**Assignment:**
Wherever a line in the data below holds "DGND", copy that line.

**Records for the exercise:**
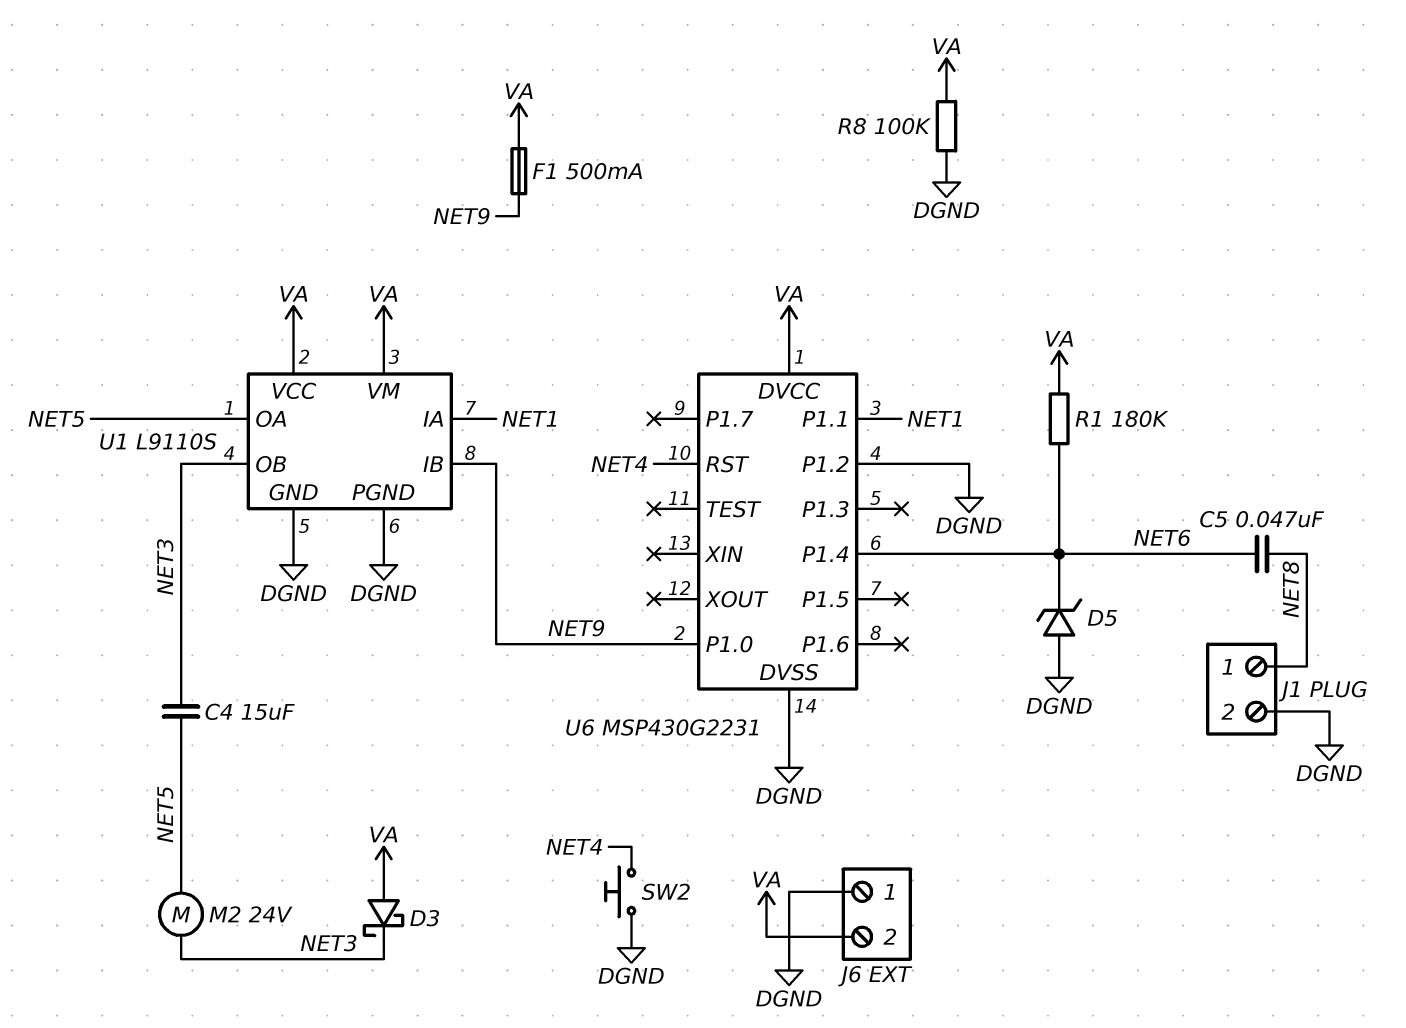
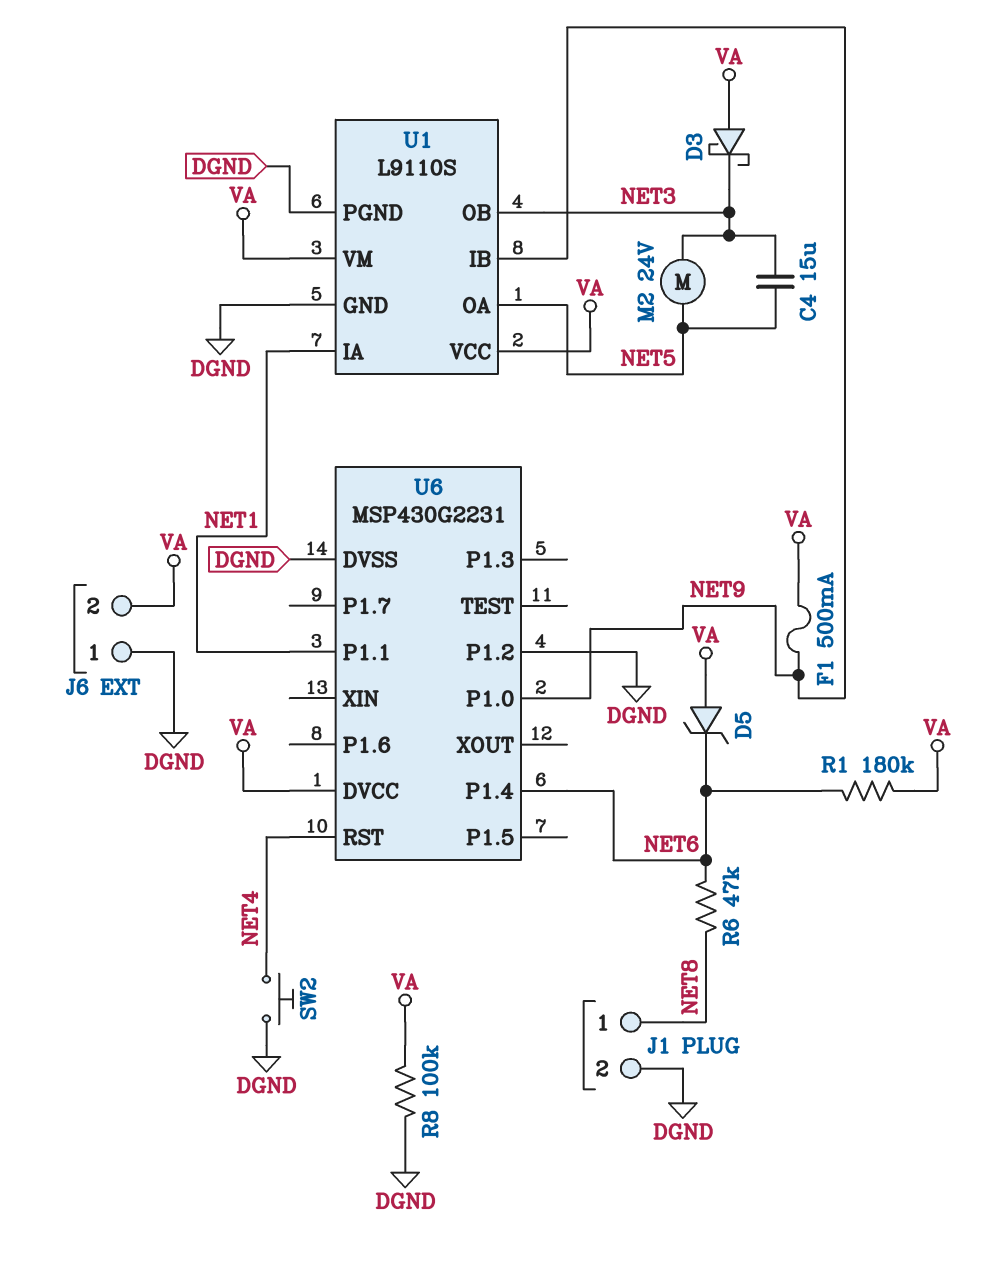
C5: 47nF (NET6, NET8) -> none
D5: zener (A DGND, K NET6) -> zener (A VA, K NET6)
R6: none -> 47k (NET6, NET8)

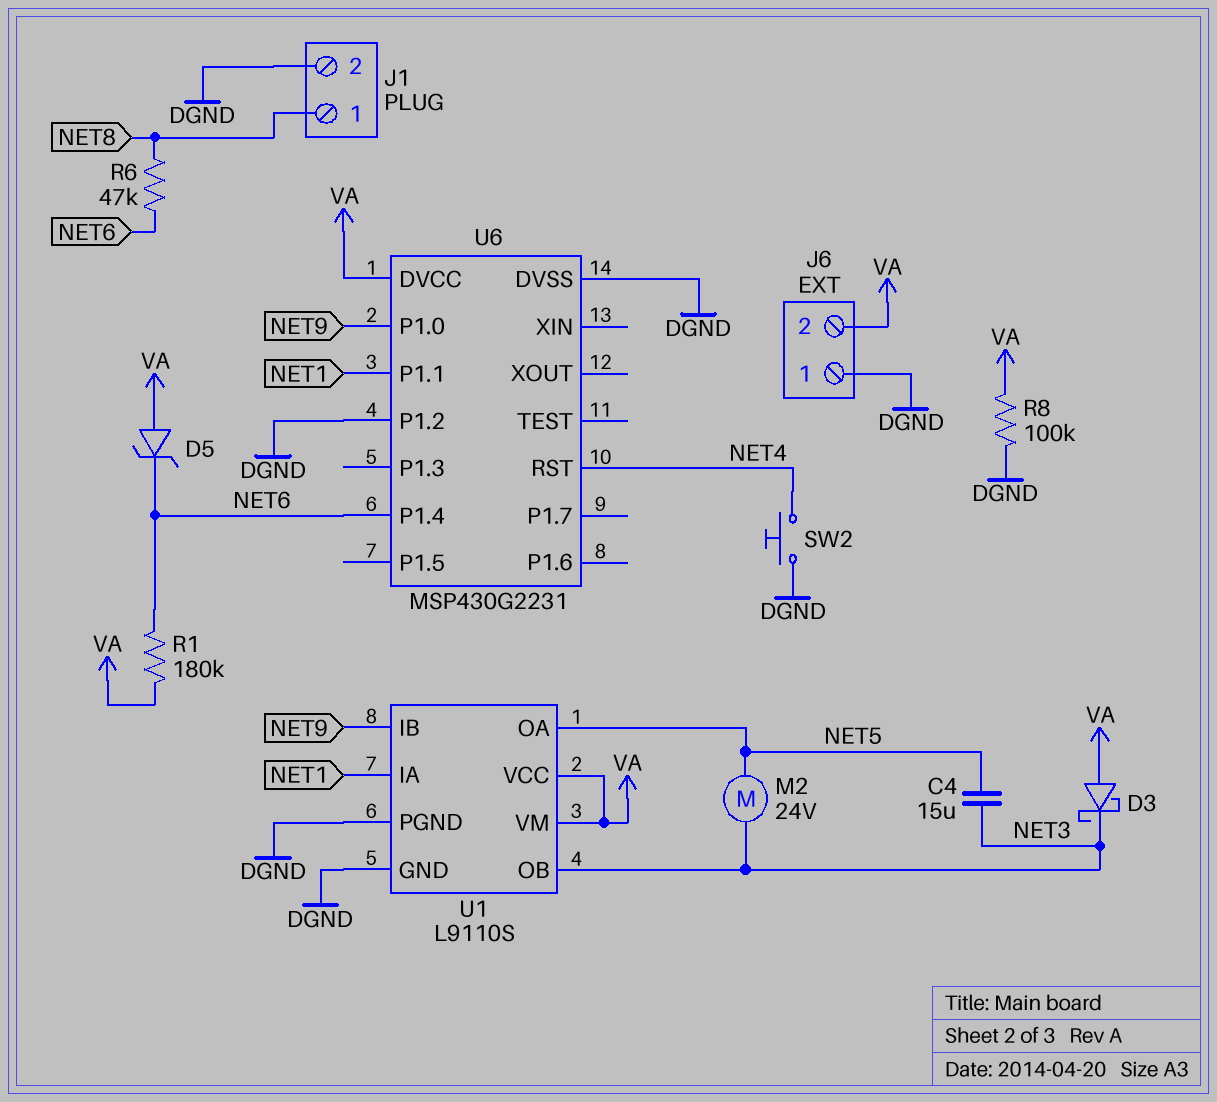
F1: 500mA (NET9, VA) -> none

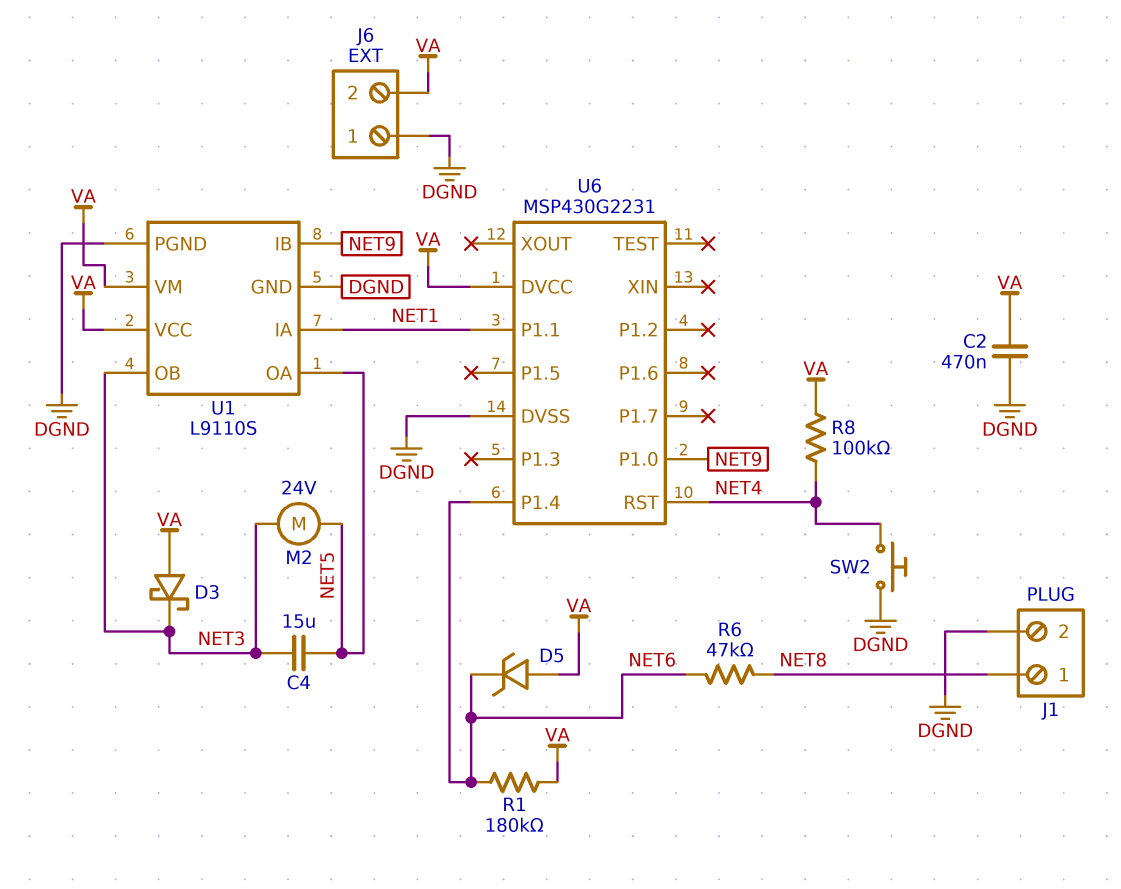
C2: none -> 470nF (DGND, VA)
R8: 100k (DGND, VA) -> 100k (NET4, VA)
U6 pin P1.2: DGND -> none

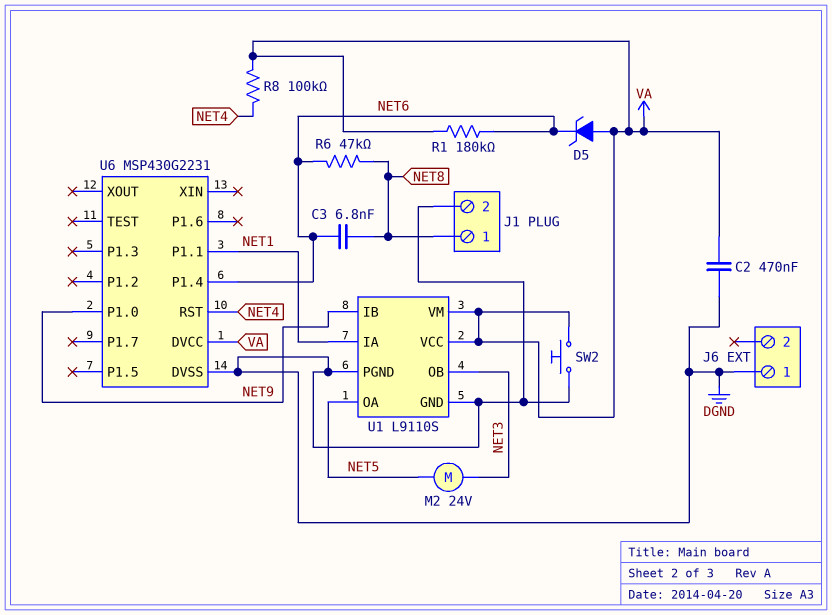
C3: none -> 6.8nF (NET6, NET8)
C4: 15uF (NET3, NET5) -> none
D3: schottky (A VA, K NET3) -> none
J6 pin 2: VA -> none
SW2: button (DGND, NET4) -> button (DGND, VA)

**Exercise response:**
D5: zener (A DGND, K NET6) -> zener (A VA, K NET6)
C2: none -> 470nF (DGND, VA)
R8: 100k (DGND, VA) -> 100k (NET4, VA)
U6 pin P1.2: DGND -> none
SW2: button (DGND, NET4) -> button (DGND, VA)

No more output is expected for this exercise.